Shape position tracking data
= = =
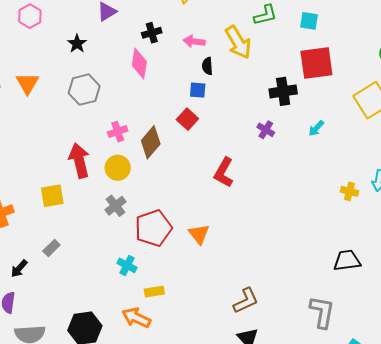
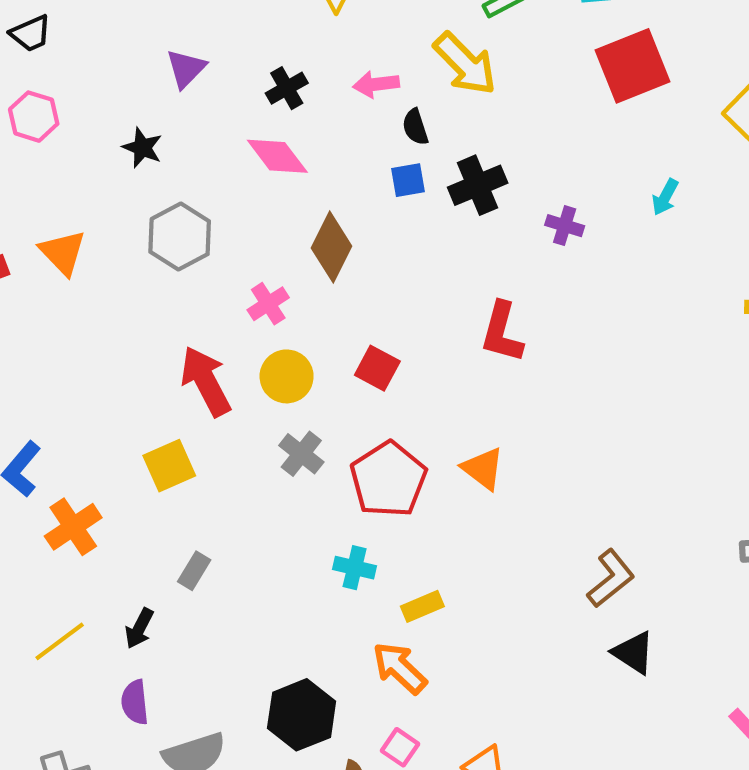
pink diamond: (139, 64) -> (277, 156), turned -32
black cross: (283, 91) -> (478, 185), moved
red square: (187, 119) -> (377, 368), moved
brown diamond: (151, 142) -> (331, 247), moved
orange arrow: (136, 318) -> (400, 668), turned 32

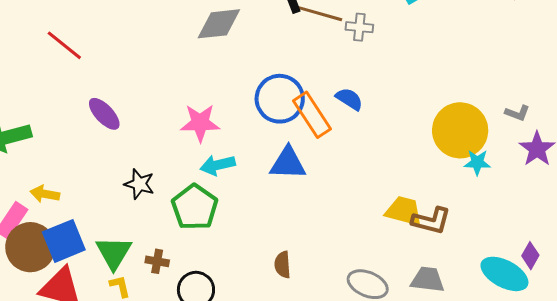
= = =
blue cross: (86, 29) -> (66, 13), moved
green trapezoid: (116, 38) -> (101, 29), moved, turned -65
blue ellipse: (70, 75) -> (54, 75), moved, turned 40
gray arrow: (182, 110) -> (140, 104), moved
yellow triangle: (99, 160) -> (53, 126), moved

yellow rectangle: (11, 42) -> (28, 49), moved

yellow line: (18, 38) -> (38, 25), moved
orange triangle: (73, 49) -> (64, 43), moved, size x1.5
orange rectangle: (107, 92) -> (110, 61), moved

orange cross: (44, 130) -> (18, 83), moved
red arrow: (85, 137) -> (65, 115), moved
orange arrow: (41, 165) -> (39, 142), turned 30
= = =
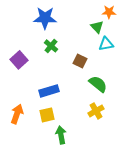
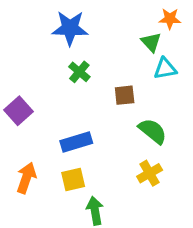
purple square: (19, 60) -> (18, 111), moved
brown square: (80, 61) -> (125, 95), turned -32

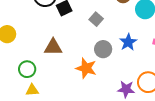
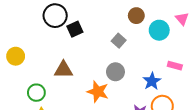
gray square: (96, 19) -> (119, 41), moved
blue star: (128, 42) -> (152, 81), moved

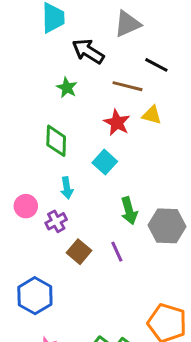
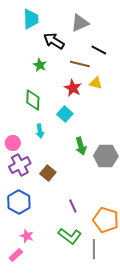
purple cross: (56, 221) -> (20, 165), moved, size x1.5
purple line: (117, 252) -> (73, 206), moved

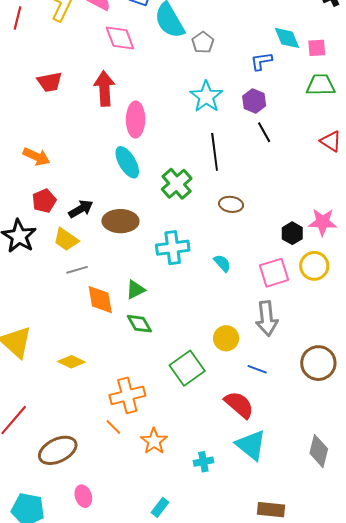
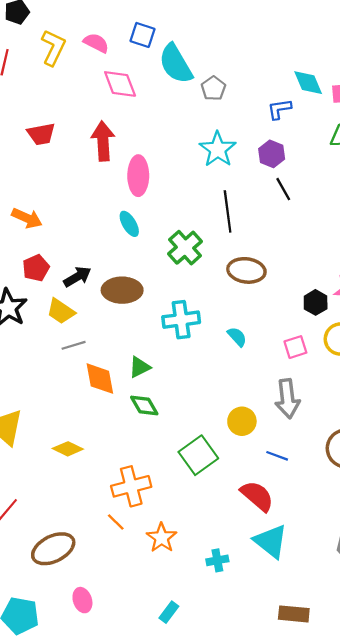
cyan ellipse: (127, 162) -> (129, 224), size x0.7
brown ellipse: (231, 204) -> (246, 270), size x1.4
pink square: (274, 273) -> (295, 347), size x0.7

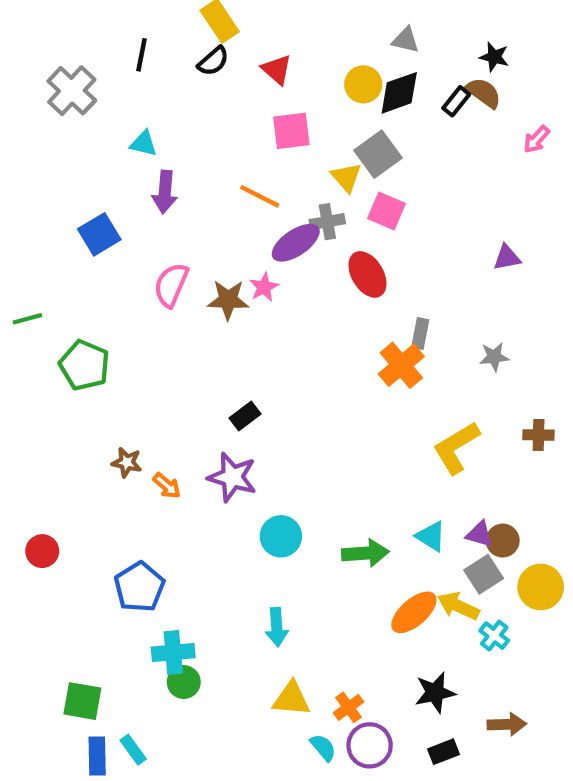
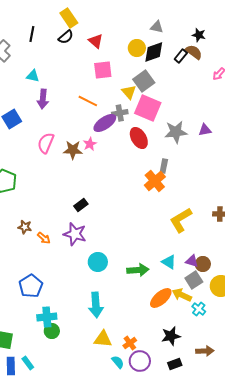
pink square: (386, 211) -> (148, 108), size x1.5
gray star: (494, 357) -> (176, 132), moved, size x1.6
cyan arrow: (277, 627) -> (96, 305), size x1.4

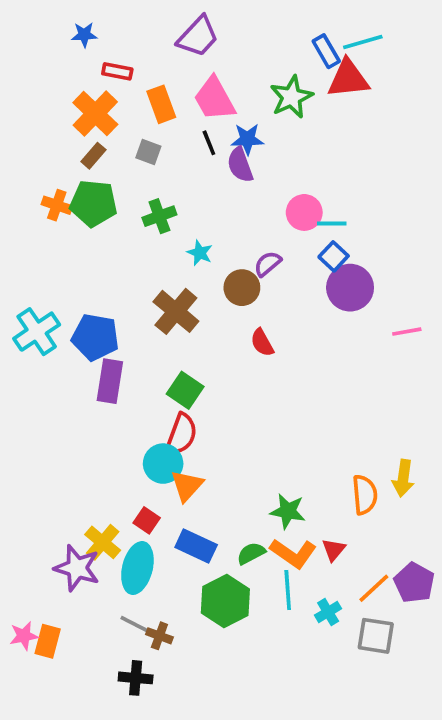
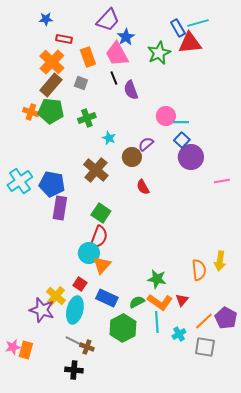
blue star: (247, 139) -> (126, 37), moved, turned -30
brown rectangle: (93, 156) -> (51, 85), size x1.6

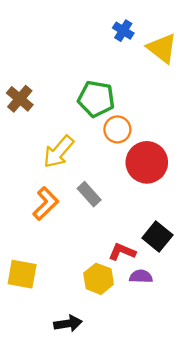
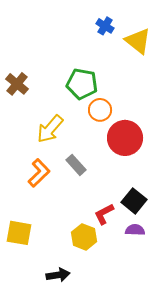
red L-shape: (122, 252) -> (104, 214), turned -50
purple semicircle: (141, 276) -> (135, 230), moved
= = =
■ **WHAT THE TASK ASKS**
Look above for the line that contains "orange cross: (44, 130) -> (18, 83), moved". Starting there, transcribe every line exactly until you have copied the line that contains "orange arrow: (41, 165)".

■ **OUTPUT FOR THIS EXERCISE**
orange cross: (44, 130) -> (18, 83), moved
red arrow: (85, 137) -> (65, 115), moved
orange arrow: (41, 165) -> (39, 142), turned 30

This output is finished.